*Records supplied:*
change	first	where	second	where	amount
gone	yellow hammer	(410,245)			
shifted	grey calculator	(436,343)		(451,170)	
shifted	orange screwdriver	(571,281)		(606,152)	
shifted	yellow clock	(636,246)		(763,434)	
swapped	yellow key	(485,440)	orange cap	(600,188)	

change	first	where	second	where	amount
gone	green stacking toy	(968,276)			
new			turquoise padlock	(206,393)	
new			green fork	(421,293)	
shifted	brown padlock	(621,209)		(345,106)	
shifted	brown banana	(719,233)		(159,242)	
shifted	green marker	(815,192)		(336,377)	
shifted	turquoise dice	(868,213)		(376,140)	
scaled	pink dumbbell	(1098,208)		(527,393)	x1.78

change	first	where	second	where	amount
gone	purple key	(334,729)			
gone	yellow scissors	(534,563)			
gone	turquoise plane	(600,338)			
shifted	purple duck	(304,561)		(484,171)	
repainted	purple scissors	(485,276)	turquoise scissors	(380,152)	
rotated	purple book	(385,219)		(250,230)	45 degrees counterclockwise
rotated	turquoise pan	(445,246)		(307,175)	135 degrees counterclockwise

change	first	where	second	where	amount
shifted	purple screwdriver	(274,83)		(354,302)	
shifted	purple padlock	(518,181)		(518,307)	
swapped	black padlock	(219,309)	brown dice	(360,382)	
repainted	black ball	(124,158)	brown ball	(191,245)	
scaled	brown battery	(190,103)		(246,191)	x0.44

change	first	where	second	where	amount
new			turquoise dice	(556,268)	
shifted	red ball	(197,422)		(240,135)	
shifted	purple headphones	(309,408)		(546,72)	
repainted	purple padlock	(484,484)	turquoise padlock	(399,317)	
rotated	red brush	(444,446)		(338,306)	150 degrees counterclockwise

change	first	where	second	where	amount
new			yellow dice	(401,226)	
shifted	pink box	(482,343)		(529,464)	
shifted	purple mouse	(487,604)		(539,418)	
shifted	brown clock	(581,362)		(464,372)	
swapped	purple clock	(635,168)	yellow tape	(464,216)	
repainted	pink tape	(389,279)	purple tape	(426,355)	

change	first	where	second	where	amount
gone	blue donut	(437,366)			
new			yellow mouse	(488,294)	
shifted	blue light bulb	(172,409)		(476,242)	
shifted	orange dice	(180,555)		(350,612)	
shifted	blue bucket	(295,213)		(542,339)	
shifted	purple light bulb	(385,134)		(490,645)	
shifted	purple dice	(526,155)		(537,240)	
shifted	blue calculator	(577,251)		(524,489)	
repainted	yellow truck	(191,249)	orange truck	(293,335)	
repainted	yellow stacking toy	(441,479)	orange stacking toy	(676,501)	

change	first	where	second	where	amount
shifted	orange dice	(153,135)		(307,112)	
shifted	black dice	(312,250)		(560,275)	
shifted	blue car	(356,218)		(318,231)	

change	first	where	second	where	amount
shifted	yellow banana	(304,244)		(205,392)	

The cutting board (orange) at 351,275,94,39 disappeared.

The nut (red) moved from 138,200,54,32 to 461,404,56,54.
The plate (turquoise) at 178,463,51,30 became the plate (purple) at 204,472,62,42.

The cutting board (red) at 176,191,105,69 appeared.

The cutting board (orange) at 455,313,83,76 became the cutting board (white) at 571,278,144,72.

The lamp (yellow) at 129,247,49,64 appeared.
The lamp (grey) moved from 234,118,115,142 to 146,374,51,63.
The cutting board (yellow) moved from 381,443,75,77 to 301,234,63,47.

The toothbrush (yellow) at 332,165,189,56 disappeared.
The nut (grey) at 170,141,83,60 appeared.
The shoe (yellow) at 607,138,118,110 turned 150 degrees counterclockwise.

*Work instruction:*
Retrieve each line from the records above where the word "brown" occurs.

*Written response:*
shifted	brown padlock	(621,209)		(345,106)	
shifted	brown banana	(719,233)		(159,242)	
swapped	black padlock	(219,309)	brown dice	(360,382)	
repainted	black ball	(124,158)	brown ball	(191,245)	
scaled	brown battery	(190,103)		(246,191)	x0.44
shifted	brown clock	(581,362)		(464,372)	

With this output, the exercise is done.